#### Data section:
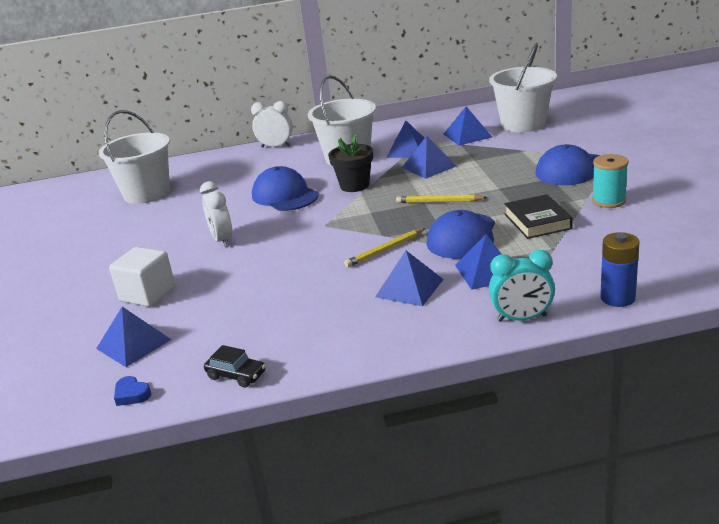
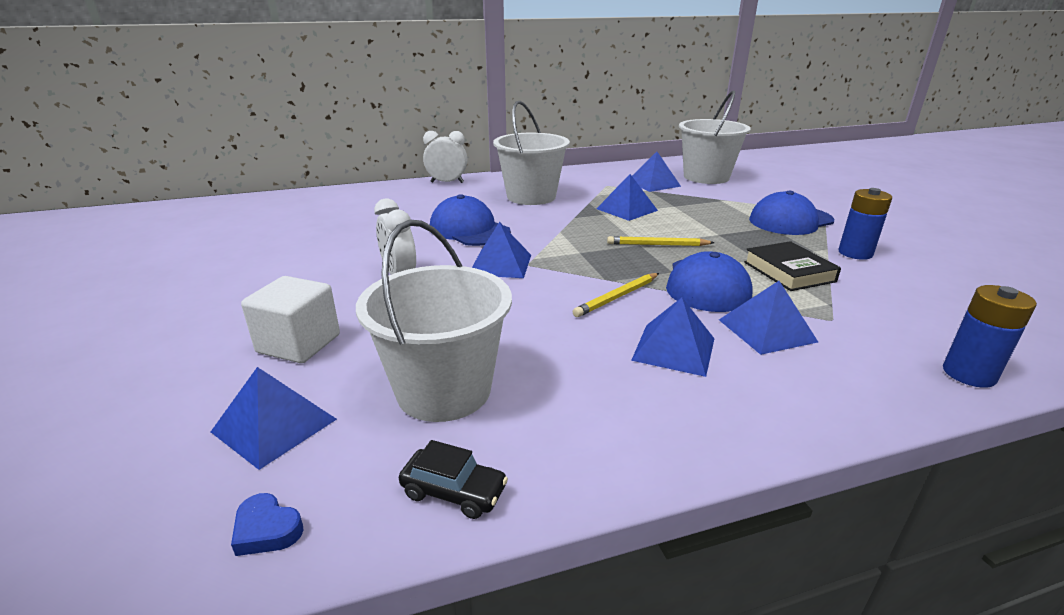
camera: 10 degrees left, 0 degrees up
(147, 193) = (299, 219): white bucket -> white bucket (444, 390)
(354, 185) = (549, 223): black flower pot -> none
(408, 150) = (596, 193): blue pyramid -> blue pyramid (500, 264)
(522, 318) = (860, 401): turquoise clock -> none
(608, 201) = (855, 253): turquoise spool -> blue battery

#### What to work on:
Please produce an exact copy of the listing, omitting the pictures.

#### Reply:
camera: 10 degrees left, 0 degrees up
(147, 193) = (299, 219): white bucket -> white bucket (444, 390)
(354, 185) = (549, 223): black flower pot -> none
(408, 150) = (596, 193): blue pyramid -> blue pyramid (500, 264)
(522, 318) = (860, 401): turquoise clock -> none
(608, 201) = (855, 253): turquoise spool -> blue battery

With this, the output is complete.